EXERCISE PROMPT: Only some lines are wanted. Transcribe, exactly, the lines below from the line with "(617, 289) = (412, 333): purple" up to and including the line with "(846, 163) = (694, 233): purple".

SOURCE INFORMATION:

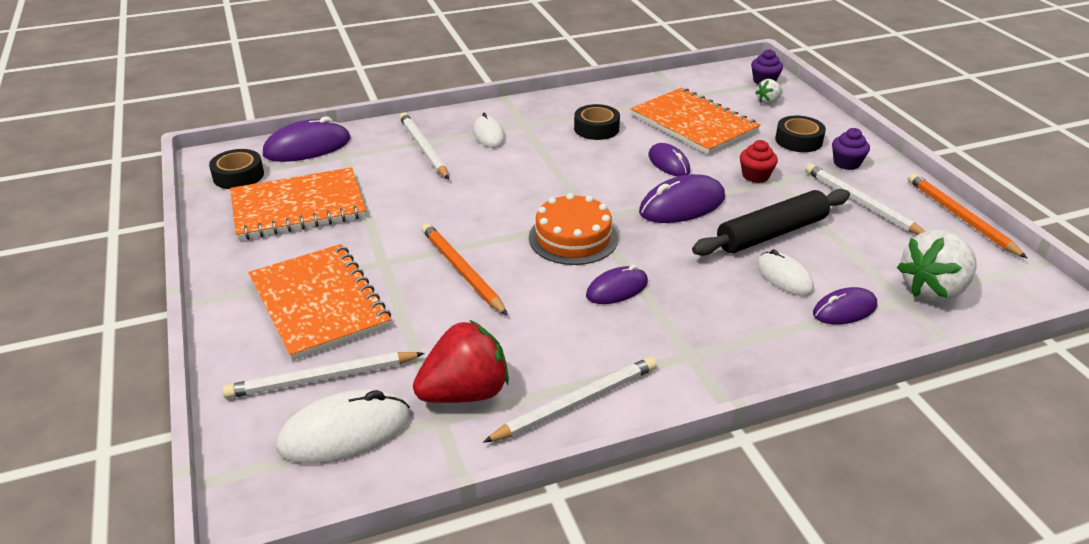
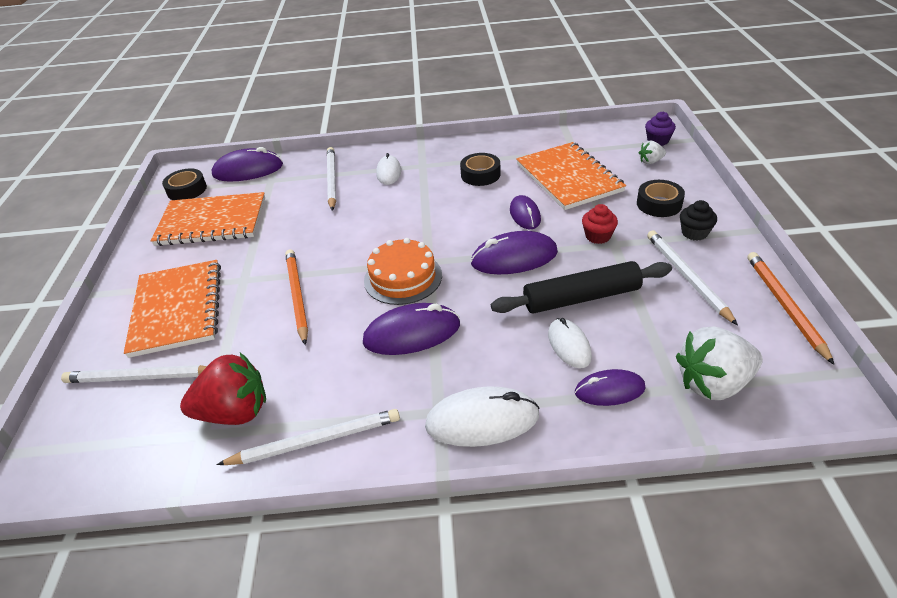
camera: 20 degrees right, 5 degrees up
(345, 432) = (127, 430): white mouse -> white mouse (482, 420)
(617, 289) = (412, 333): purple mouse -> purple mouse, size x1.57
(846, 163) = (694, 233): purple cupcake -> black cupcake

--

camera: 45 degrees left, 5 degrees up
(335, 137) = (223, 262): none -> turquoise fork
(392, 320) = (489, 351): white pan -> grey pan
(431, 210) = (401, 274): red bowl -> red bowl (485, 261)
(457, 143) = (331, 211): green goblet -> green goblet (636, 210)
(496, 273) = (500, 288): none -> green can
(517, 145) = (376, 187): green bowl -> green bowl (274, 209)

---

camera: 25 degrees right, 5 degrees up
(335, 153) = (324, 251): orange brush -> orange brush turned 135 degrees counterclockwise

ANSWER FOR THIS EXERCISE:
(617, 289) = (412, 333): purple mouse -> purple mouse, size x1.57
(846, 163) = (694, 233): purple cupcake -> black cupcake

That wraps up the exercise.